WHAT IS NEEDED
The full listing is to be transcribed exactly, with each picture left out.

SUPPLIED MATERIAL
+++

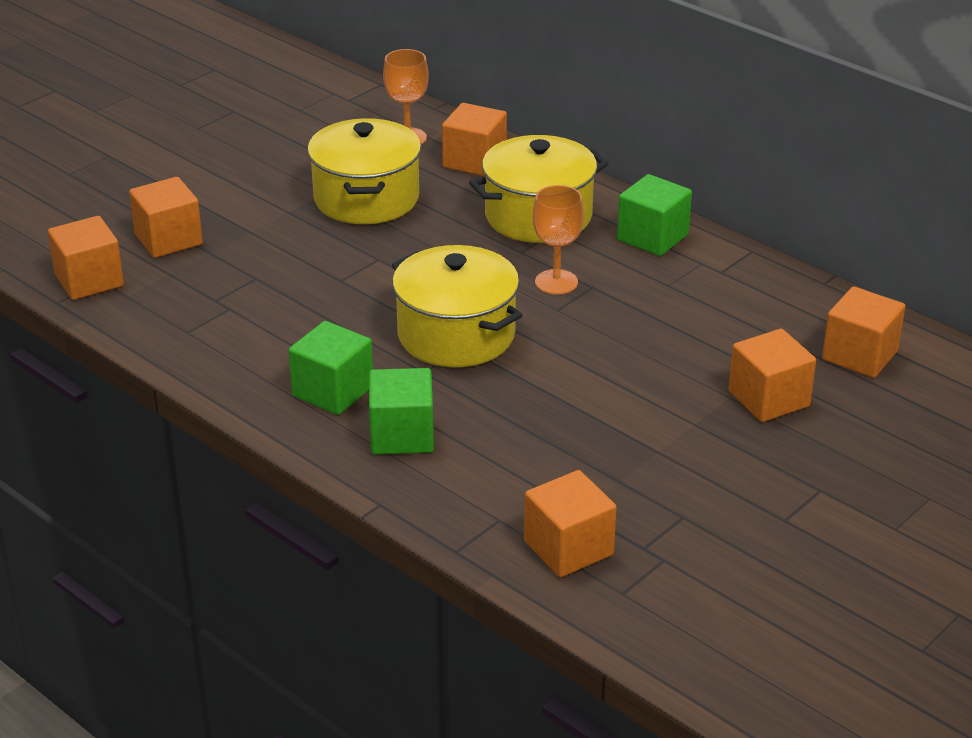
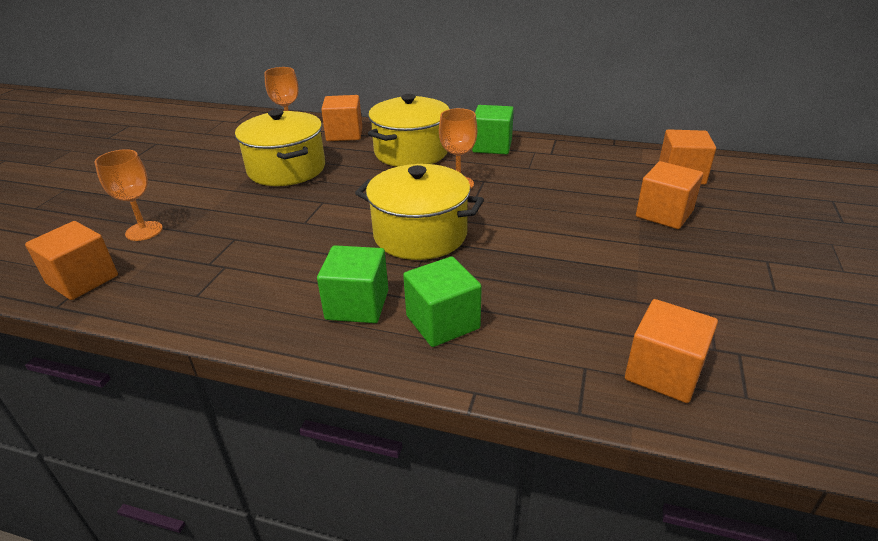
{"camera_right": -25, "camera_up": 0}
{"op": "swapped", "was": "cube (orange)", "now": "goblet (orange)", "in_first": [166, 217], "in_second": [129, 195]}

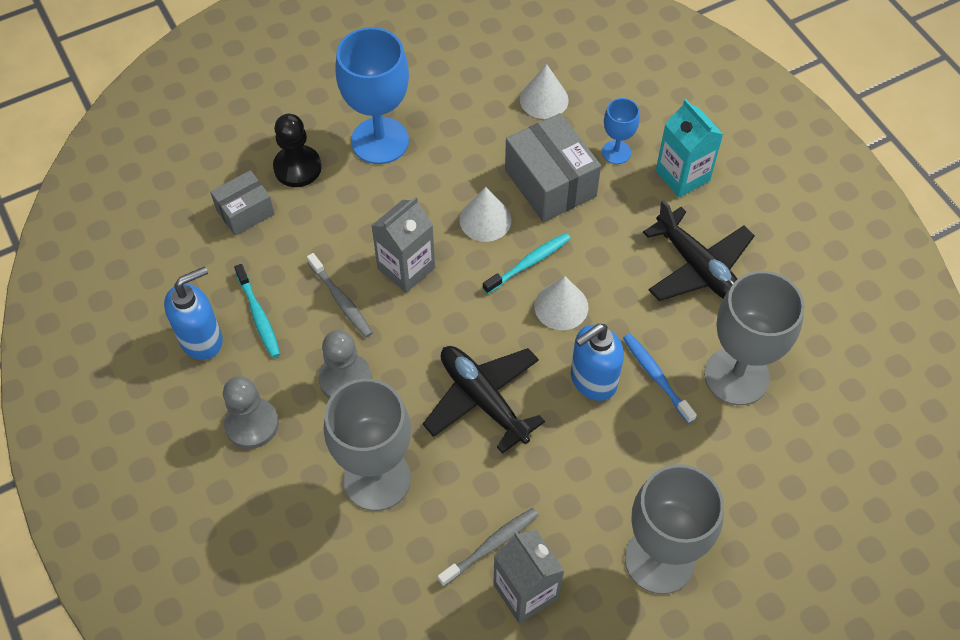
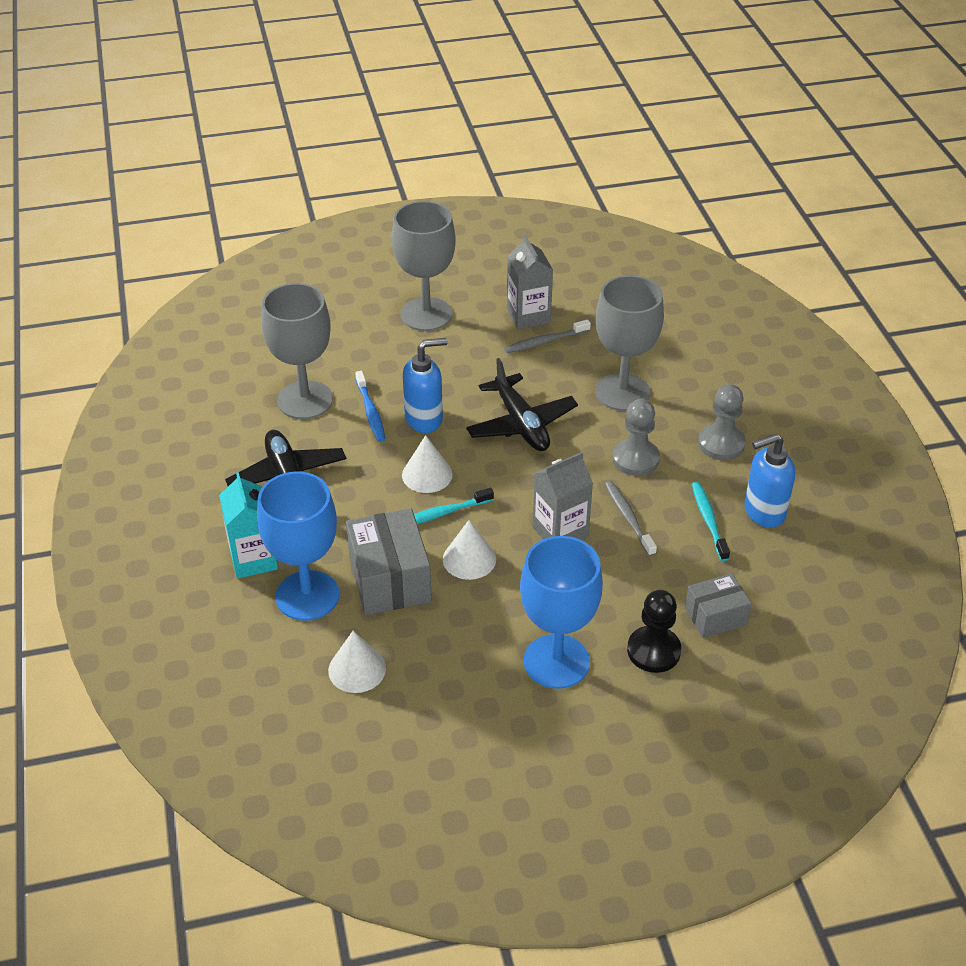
{"camera_right": -165, "camera_up": -15}
{"op": "scaled", "was": "goblet (blue)", "in_first": [621, 131], "in_second": [298, 546], "ratio": 1.99}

+++

RESPONSE
{"camera_right": -25, "camera_up": 0}
{"op": "swapped", "was": "cube (orange)", "now": "goblet (orange)", "in_first": [166, 217], "in_second": [129, 195]}

{"camera_right": -165, "camera_up": -15}
{"op": "scaled", "was": "goblet (blue)", "in_first": [621, 131], "in_second": [298, 546], "ratio": 1.99}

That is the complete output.